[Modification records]
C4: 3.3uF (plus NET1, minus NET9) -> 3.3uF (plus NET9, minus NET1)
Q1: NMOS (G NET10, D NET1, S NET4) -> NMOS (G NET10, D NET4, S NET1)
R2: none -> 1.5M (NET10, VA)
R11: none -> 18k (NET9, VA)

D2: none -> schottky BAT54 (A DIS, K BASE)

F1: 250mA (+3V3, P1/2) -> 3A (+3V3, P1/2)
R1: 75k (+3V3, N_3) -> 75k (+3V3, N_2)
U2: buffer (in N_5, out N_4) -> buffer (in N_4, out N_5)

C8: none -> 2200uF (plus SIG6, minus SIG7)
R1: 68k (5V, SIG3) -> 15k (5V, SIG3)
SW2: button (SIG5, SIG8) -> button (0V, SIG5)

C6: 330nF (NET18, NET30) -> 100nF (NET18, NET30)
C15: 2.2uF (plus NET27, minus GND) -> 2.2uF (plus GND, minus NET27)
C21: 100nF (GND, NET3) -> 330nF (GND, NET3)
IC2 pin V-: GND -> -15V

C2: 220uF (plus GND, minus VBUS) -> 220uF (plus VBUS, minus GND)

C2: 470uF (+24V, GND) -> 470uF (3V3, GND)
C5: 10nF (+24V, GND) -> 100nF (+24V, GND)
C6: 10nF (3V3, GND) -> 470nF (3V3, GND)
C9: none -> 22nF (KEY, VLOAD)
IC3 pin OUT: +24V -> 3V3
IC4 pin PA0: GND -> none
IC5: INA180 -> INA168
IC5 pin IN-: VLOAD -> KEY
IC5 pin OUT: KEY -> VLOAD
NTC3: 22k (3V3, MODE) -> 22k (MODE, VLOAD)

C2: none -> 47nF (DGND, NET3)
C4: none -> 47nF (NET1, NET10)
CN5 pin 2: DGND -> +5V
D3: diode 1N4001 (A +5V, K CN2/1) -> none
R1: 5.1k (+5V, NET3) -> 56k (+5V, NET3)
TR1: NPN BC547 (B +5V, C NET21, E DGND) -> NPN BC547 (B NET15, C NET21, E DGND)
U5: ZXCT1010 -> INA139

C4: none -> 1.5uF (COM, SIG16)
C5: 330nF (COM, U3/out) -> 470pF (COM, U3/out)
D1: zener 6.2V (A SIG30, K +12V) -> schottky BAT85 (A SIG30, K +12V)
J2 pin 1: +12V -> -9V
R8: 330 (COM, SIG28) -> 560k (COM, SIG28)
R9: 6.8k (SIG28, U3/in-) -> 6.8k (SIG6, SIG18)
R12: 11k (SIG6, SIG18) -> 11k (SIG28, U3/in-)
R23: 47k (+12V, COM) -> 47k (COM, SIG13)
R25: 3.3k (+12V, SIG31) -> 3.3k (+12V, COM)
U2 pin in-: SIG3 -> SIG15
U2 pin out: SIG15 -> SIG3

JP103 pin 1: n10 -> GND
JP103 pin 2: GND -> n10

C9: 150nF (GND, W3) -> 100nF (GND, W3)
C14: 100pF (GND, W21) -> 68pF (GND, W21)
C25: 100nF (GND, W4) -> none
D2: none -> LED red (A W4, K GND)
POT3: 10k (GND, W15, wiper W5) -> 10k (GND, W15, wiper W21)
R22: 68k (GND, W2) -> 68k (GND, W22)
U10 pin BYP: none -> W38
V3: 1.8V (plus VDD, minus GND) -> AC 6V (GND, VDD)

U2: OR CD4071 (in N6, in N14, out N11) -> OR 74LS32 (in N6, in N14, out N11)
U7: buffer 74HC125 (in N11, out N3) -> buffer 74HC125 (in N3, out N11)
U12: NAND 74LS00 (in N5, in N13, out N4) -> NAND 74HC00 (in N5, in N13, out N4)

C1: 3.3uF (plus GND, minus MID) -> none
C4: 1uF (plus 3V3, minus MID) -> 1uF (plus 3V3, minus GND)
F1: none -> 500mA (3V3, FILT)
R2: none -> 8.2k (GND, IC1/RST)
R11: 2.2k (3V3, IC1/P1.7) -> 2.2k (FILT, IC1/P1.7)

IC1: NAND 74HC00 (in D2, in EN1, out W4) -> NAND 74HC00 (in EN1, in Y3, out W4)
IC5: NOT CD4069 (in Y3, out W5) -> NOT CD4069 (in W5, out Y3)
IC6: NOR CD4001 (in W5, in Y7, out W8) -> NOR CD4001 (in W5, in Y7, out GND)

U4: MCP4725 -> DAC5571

◆ **TASK DIRECTIONS**:
Return every line of the records in which the word "DGND" is found.

◆ **RESPONSE BELOW**:
C2: none -> 47nF (DGND, NET3)
CN5 pin 2: DGND -> +5V
TR1: NPN BC547 (B +5V, C NET21, E DGND) -> NPN BC547 (B NET15, C NET21, E DGND)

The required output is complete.